** TASK DETAILS **
Output a faithful copy of the entries, every picture removed.

** DATASET EXCERPTS **
········

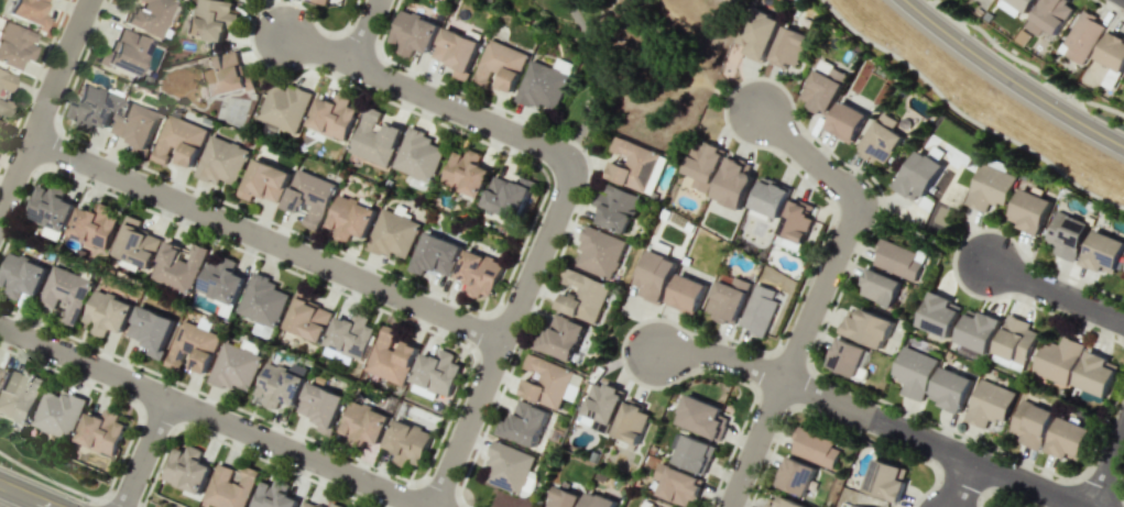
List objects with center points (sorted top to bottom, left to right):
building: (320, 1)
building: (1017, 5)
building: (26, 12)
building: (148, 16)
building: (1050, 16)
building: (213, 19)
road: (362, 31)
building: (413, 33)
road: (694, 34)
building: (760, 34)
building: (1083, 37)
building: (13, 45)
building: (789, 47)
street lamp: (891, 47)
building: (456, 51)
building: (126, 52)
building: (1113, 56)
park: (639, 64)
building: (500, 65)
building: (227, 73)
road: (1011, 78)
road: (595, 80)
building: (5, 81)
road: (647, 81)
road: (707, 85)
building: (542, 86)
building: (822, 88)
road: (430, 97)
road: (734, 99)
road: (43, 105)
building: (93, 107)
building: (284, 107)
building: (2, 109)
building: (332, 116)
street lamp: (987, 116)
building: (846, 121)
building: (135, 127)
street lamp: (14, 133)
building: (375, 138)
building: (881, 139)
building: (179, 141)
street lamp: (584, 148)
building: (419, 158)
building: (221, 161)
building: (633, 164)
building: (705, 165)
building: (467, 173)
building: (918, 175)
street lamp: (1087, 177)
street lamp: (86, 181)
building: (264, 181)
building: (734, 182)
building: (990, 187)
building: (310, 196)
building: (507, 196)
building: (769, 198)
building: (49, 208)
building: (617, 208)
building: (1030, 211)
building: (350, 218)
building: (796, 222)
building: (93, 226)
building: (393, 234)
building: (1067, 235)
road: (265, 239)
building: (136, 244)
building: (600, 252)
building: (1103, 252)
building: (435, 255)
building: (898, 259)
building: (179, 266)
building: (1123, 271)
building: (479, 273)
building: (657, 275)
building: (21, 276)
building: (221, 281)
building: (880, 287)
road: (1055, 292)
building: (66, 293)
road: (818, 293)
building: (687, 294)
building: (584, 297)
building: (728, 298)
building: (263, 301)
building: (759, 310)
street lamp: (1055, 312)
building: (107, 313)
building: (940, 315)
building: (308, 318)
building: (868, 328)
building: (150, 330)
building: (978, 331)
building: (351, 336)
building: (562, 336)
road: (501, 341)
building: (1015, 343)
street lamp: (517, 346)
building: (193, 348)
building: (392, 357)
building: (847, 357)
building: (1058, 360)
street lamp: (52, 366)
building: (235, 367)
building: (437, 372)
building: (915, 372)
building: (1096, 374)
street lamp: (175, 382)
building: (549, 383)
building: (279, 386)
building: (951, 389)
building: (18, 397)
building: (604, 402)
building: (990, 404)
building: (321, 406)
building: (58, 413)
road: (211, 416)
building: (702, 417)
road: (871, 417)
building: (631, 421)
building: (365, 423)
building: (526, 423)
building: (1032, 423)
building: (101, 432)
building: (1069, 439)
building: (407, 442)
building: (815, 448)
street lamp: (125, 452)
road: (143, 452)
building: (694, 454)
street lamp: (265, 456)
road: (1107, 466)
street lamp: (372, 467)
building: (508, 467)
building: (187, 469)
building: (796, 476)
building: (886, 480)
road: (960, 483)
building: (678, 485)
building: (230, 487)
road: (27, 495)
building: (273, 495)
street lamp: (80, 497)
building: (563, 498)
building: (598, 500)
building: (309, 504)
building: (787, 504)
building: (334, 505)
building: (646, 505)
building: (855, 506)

········

** RESULT FOR THIS EXERCISE **
List objects with center points (sorted top to bottom, left to right):
building: (320, 1)
building: (1017, 5)
building: (26, 12)
building: (148, 16)
building: (1050, 16)
building: (213, 19)
road: (362, 31)
building: (413, 33)
road: (694, 34)
building: (760, 34)
building: (1083, 37)
building: (13, 45)
building: (789, 47)
street lamp: (891, 47)
building: (456, 51)
building: (126, 52)
building: (1113, 56)
park: (639, 64)
building: (500, 65)
building: (227, 73)
road: (1011, 78)
road: (595, 80)
building: (5, 81)
road: (647, 81)
road: (707, 85)
building: (542, 86)
building: (822, 88)
road: (430, 97)
road: (734, 99)
road: (43, 105)
building: (93, 107)
building: (284, 107)
building: (2, 109)
building: (332, 116)
street lamp: (987, 116)
building: (846, 121)
building: (135, 127)
street lamp: (14, 133)
building: (375, 138)
building: (881, 139)
building: (179, 141)
street lamp: (584, 148)
building: (419, 158)
building: (221, 161)
building: (633, 164)
building: (705, 165)
building: (467, 173)
building: (918, 175)
street lamp: (1087, 177)
street lamp: (86, 181)
building: (264, 181)
building: (734, 182)
building: (990, 187)
building: (310, 196)
building: (507, 196)
building: (769, 198)
building: (49, 208)
building: (617, 208)
building: (1030, 211)
building: (350, 218)
building: (796, 222)
building: (93, 226)
building: (393, 234)
building: (1067, 235)
road: (265, 239)
building: (136, 244)
building: (600, 252)
building: (1103, 252)
building: (435, 255)
building: (898, 259)
building: (179, 266)
building: (1123, 271)
building: (479, 273)
building: (657, 275)
building: (21, 276)
building: (221, 281)
building: (880, 287)
road: (1055, 292)
building: (66, 293)
road: (818, 293)
building: (687, 294)
building: (584, 297)
building: (728, 298)
building: (263, 301)
building: (759, 310)
street lamp: (1055, 312)
building: (107, 313)
building: (940, 315)
building: (308, 318)
building: (868, 328)
building: (150, 330)
building: (978, 331)
building: (351, 336)
building: (562, 336)
road: (501, 341)
building: (1015, 343)
street lamp: (517, 346)
building: (193, 348)
building: (392, 357)
building: (847, 357)
building: (1058, 360)
street lamp: (52, 366)
building: (235, 367)
building: (437, 372)
building: (915, 372)
building: (1096, 374)
street lamp: (175, 382)
building: (549, 383)
building: (279, 386)
building: (951, 389)
building: (18, 397)
building: (604, 402)
building: (990, 404)
building: (321, 406)
building: (58, 413)
road: (211, 416)
building: (702, 417)
road: (871, 417)
building: (631, 421)
building: (365, 423)
building: (526, 423)
building: (1032, 423)
building: (101, 432)
building: (1069, 439)
building: (407, 442)
building: (815, 448)
street lamp: (125, 452)
road: (143, 452)
building: (694, 454)
street lamp: (265, 456)
road: (1107, 466)
street lamp: (372, 467)
building: (508, 467)
building: (187, 469)
building: (796, 476)
building: (886, 480)
road: (960, 483)
building: (678, 485)
building: (230, 487)
road: (27, 495)
building: (273, 495)
street lamp: (80, 497)
building: (563, 498)
building: (598, 500)
building: (309, 504)
building: (787, 504)
building: (334, 505)
building: (646, 505)
building: (855, 506)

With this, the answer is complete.